STORED DATA =
********

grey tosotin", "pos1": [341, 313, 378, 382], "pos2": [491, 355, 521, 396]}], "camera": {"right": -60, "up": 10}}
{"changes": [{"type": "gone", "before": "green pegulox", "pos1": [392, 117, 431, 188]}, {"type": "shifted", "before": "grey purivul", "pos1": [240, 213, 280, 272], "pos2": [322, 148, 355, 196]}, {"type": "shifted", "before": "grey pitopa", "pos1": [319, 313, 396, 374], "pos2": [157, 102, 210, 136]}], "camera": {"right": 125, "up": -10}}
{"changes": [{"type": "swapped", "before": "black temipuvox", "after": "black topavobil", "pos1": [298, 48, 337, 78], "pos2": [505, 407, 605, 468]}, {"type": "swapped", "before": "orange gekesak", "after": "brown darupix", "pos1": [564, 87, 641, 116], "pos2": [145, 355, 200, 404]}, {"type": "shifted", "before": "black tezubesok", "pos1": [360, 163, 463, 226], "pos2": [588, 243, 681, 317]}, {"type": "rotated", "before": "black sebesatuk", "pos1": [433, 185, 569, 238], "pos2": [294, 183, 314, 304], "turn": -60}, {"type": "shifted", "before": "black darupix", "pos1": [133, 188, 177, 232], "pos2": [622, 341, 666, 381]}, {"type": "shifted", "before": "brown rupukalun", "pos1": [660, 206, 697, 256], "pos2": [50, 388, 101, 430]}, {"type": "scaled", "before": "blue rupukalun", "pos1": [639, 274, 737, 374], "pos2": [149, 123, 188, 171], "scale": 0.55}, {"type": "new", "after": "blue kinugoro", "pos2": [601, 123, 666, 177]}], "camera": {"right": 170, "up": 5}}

********

PROBLEM REQUIREMENTS = Exact duplication of all the data above is expected.

TASK OUTPUT =
grey tosotin", "pos1": [341, 313, 378, 382], "pos2": [491, 355, 521, 396]}], "camera": {"right": -60, "up": 10}}
{"changes": [{"type": "gone", "before": "green pegulox", "pos1": [392, 117, 431, 188]}, {"type": "shifted", "before": "grey purivul", "pos1": [240, 213, 280, 272], "pos2": [322, 148, 355, 196]}, {"type": "shifted", "before": "grey pitopa", "pos1": [319, 313, 396, 374], "pos2": [157, 102, 210, 136]}], "camera": {"right": 125, "up": -10}}
{"changes": [{"type": "swapped", "before": "black temipuvox", "after": "black topavobil", "pos1": [298, 48, 337, 78], "pos2": [505, 407, 605, 468]}, {"type": "swapped", "before": "orange gekesak", "after": "brown darupix", "pos1": [564, 87, 641, 116], "pos2": [145, 355, 200, 404]}, {"type": "shifted", "before": "black tezubesok", "pos1": [360, 163, 463, 226], "pos2": [588, 243, 681, 317]}, {"type": "rotated", "before": "black sebesatuk", "pos1": [433, 185, 569, 238], "pos2": [294, 183, 314, 304], "turn": -60}, {"type": "shifted", "before": "black darupix", "pos1": [133, 188, 177, 232], "pos2": [622, 341, 666, 381]}, {"type": "shifted", "before": "brown rupukalun", "pos1": [660, 206, 697, 256], "pos2": [50, 388, 101, 430]}, {"type": "scaled", "before": "blue rupukalun", "pos1": [639, 274, 737, 374], "pos2": [149, 123, 188, 171], "scale": 0.55}, {"type": "new", "after": "blue kinugoro", "pos2": [601, 123, 666, 177]}], "camera": {"right": 170, "up": 5}}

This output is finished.